MATERIAL SHOWN start
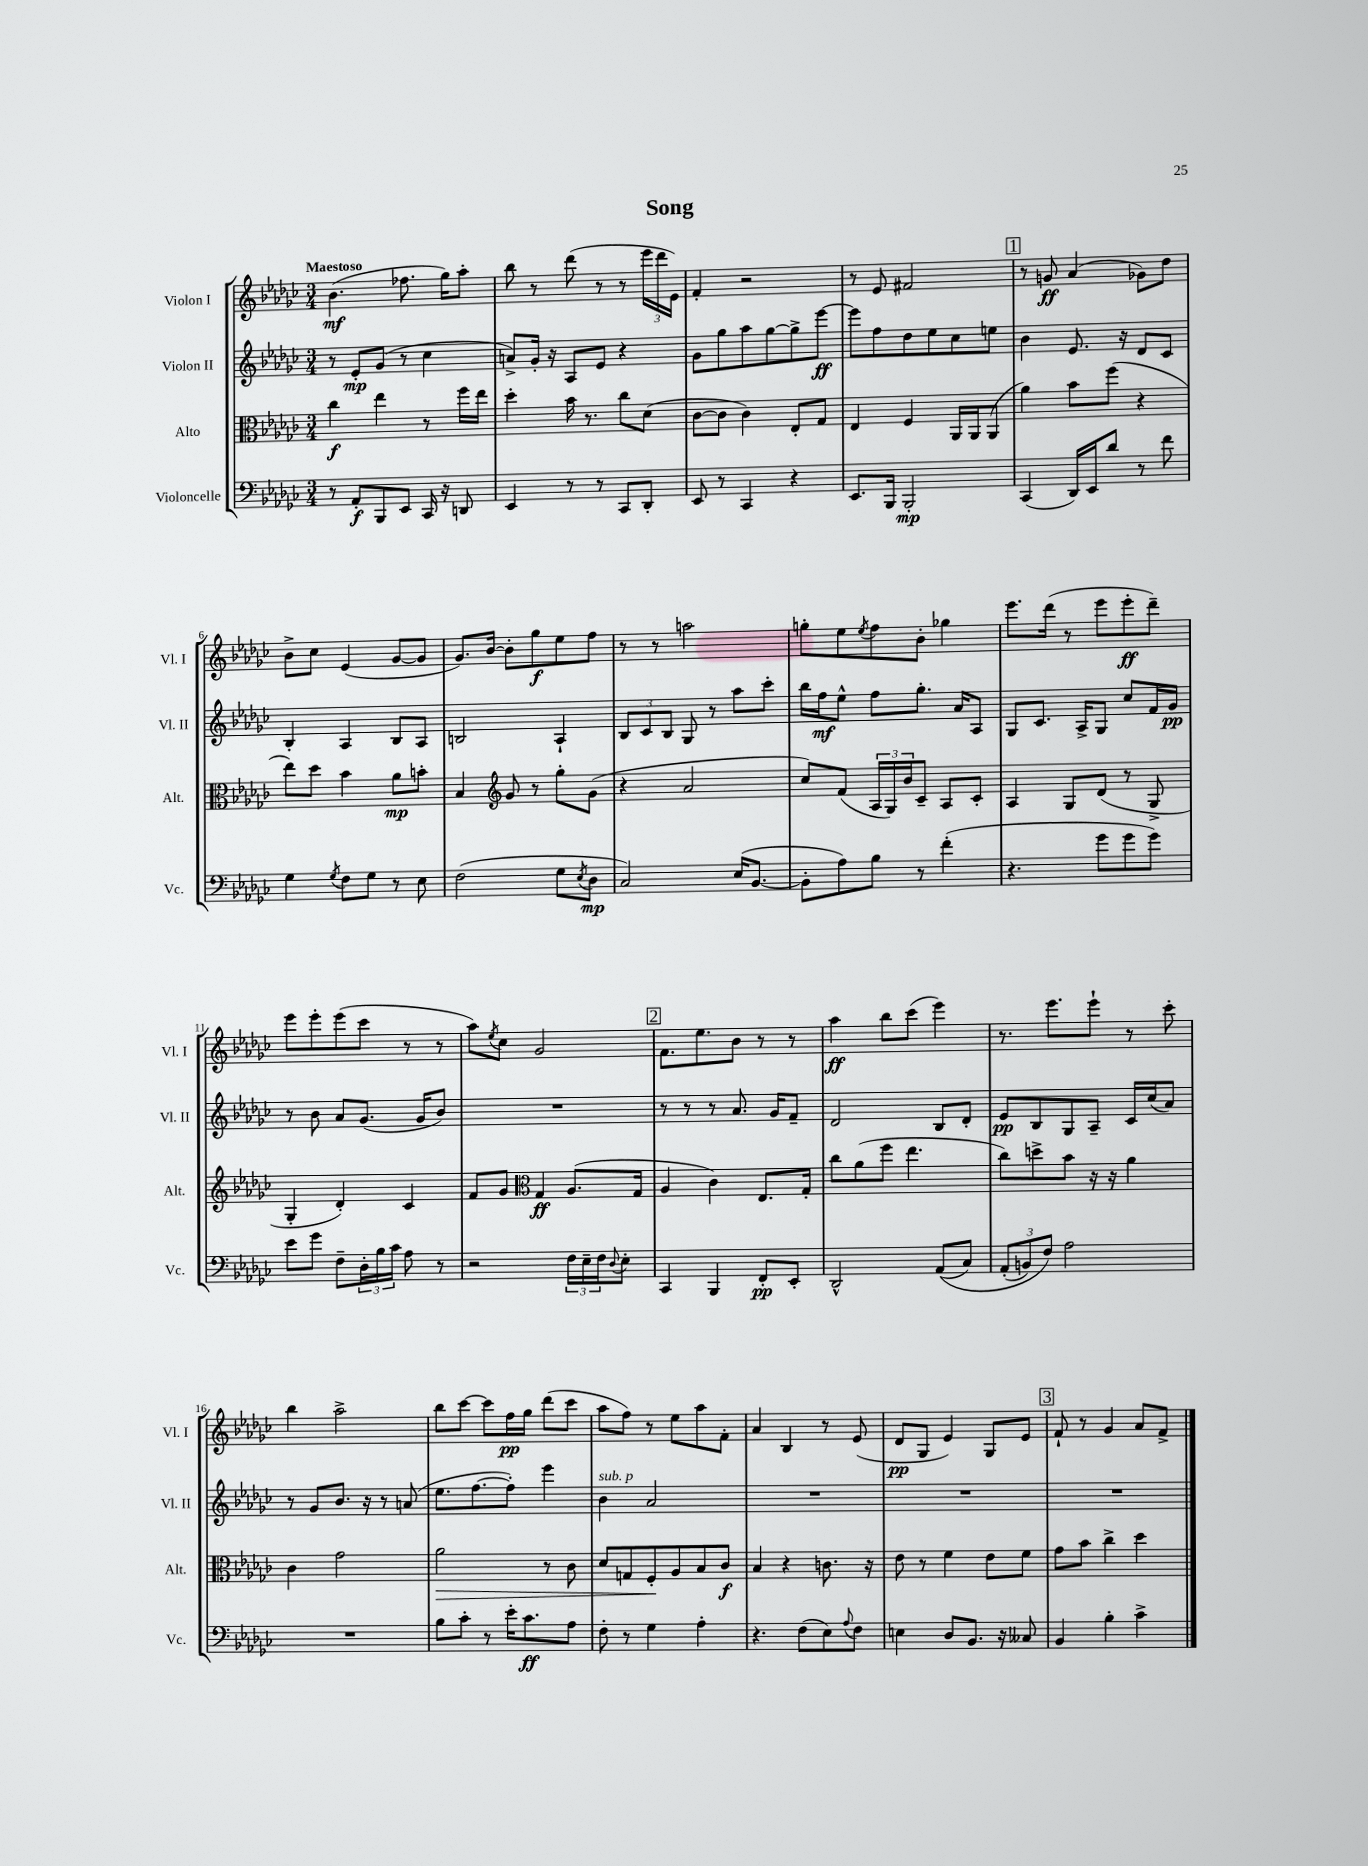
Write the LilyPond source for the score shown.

\header { title = "Song" }
<<
\new StaffGroup <<
\new Staff = "s0" \with { instrumentName = "Violon I" shortInstrumentName = "Vl. I" } {
    \clef treble \key ges \major \numericTimeSignature \time 3/4 \tempo "Maestoso"
    bes'4.\mf( fes''8. ges''16) aes''8-. |
    bes''8 r8 des'''8( r8 r8 \tuplet 3/2 { ees'''16 des'''16 ees'16) } |
    f'4-. r2 |
    r8 ees'8 fis'2 |
    \mark \markup { \box "1" } r8 g'8\ff aes'4( ges'8) des''8 |
    bes'8-> ces''8 ees'4( ges'8~ ges'8 |
    ges'8.) bes'16~ bes'8-. ges''8\f ees''8 f''8 |
    r8 r8 a''2 |
    g''8-. ees''8 \acciaccatura { ees''8 } f''8 bes'8-. ges''4 |
    ees'''8. des'''16( r8 ees'''8 ees'''8-.\ff des'''8--) |
    ees'''8 ees'''8-. ees'''8( ces'''8 r8 r8 |
    aes''8) \acciaccatura { ees''8 } ces''8 ges'2 |
    \mark \markup { \box "2" } f'8. ees''8. bes'8 r8 r8 |
    aes''4\ff bes''8 ces'''8( ees'''4) |
    r8. ees'''8. ees'''8-! r8 ces'''8-. |
    bes''4 aes''2-> |
    bes''8 ces'''8~ ces'''8 f''16\pp ges''16 des'''8( ces'''8 |
    aes''8 f''8) r8 ees''8 aes''8 f'8-. |
    aes'4 bes4 r8 ees'8( |
    des'8\pp ges8 ees'4) ges8 ees'8 |
    \mark \markup { \box "3" } f'8-! r8 ges'4 aes'8 f'8-> \bar "|." |
}
\new Staff = "s1" \with { instrumentName = "Violon II" shortInstrumentName = "Vl. II" } {
    \clef treble \key ges \major \numericTimeSignature \time 3/4
    r8 ees'8-.\mp ges'8( r8 ces''4 |
    a'8->) ges'16-. r16 aes8 ees'8 r4 |
    ges'8 ges''8 aes''8 ges''8~ ges''8-> ees'''8~\ff |
    ees'''8 f''8 des''8 ees''8 ces''8 e''8 |
    \mark \markup { \box "1" } bes'4 ees'8. r16 des'8 ces'8 |
    bes4-. aes4 bes8 aes8 |
    b2 aes4-! |
    \tuplet 3/2 { bes8 ces'8 bes8 } ges8 r8 aes''8 ces'''8-. |
    bes''16 f''16\mf ees''8-^ f''8 ges''8.-. aes'16 aes8 |
    ges8 ces'8. aes16-> ges8 ces''8 f'16 ges'16\pp |
    r8 bes'8 aes'8 ges'8.( ges'16 bes'8) |
    R2. |
    \mark \markup { \box "2" } r8 r8 r8 aes'8. ges'16 f'8-- |
    des'2 bes8 des'8-. |
    ees'8\pp bes8 ges8 aes8-- ces'16 ces''16( aes'8) |
    r8 ges'8 bes'8. r16 r8 a'8( |
    ees''8. f''8.~ f''8-.) ees'''4 |
    bes'4^\markup { \italic "sub. p" } aes'2 |
    R2. |
    R2. |
    \mark \markup { \box "3" } R2. \bar "|." |
}
\new Staff = "s2" \with { instrumentName = "Alto" shortInstrumentName = "Alt." } {
    \clef alto \key ges \major \numericTimeSignature \time 3/4
    ces''4\f ees''4 r8 f''16 ees''16 |
    des''4-. bes'16 r8. ces''8 des'8( |
    ces'8~ ces'8 ces'4) ees8-. ges8 |
    ees4 f4 aes,16 aes,16 aes,8( |
    \mark \markup { \box "1" } aes'4) bes'8 f''8( r4 |
    ees''8) des''8 bes'4 aes'8\mp b'8-. |
    bes4 \clef treble ges'8 r8 ges''8-. ges'8( |
    r4 aes'2 |
    ces''8) f'8( \tuplet 3/2 { aes16 ges16) bes'16 } ces'8-- aes8 ces'8-. |
    aes4 ges8 des'8( r8 ges8-> |
    ges4-. des'4-.) ces'4 |
    f'8 ges'8 \clef alto ges4\ff aes8.( ges16 |
    \mark \markup { \box "2" } aes4 ces'4) ees8. ges16-. |
    ces''8 aes'8( f''8 ees''4. |
    ces''8) d''8-> bes'8 r16 r16 aes'4 |
    ces'4 ges'2 |
    aes'2\> r8 ces'8 |
    des'8 g8 f8-.\! aes8 bes8 ces'8\f |
    bes4 r4 c'8. r16 |
    ees'8 r8 f'4 ees'8 f'8 |
    \mark \markup { \box "3" } ges'8 bes'8 ces''4-> des''4 \bar "|." |
}
\new Staff = "s3" \with { instrumentName = "Violoncelle" shortInstrumentName = "Vc." } {
    \clef bass \key ges \major \numericTimeSignature \time 3/4
    r8 aes,8-.\f bes,,8 ees,8 ces,16 r16 d,8 |
    ees,4 r8 r8 ces,8 des,8-. |
    ees,8 r8 ces,4 r4 |
    ees,8. bes,,16 bes,,2-.\mp |
    \mark \markup { \box "1" } ces,4( des,16) ees,16 des'8 r8 f'8 |
    ges4 \acciaccatura { ges8 } f8 ges8 r8 ees8 |
    f2( ges8 \acciaccatura { ees8 } des8\mp |
    ces2) ees16( bes,8.~ |
    bes,8-. aes8) bes8 r8 f'4-.( |
    r4. ges'8 ges'8 ges'8) |
    ees'8 ges'8 f8-- \tuplet 3/2 { des16-. bes16 ces'16 } aes8 r8 |
    r2 \tuplet 3/2 { f16 ees16-- f16 } \appoggiatura { des8 } ees8-. |
    \mark \markup { \box "2" } ces,4 bes,,4 f,8-.\pp ees,8-. |
    des,2-^ aes,8(\( ces8) |
    \tuplet 3/2 { aes,8-.( b,8) f8\) } aes2 |
    R2. |
    bes8 ces'8-. r8 ees'16-. ces'8.\ff aes8 |
    f8-. r8 ges4 aes4-. |
    r4. f8( ees8) \appoggiatura { aes8 } f8 |
    e4 des8 bes,8. r16 ceses8 |
    \mark \markup { \box "3" } bes,4 bes4-. ces'4-> \bar "|." |
}
>>
>>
MATERIAL SHOWN end
■ **WHAT IS NEEDED**
Give back each line of the data above that contains the string "major".

■ **TASK OUTPUT**
    \clef treble \key ges \major \numericTimeSignature \time 3/4 \tempo "Maestoso"
    \clef treble \key ges \major \numericTimeSignature \time 3/4
    \clef alto \key ges \major \numericTimeSignature \time 3/4
    \clef bass \key ges \major \numericTimeSignature \time 3/4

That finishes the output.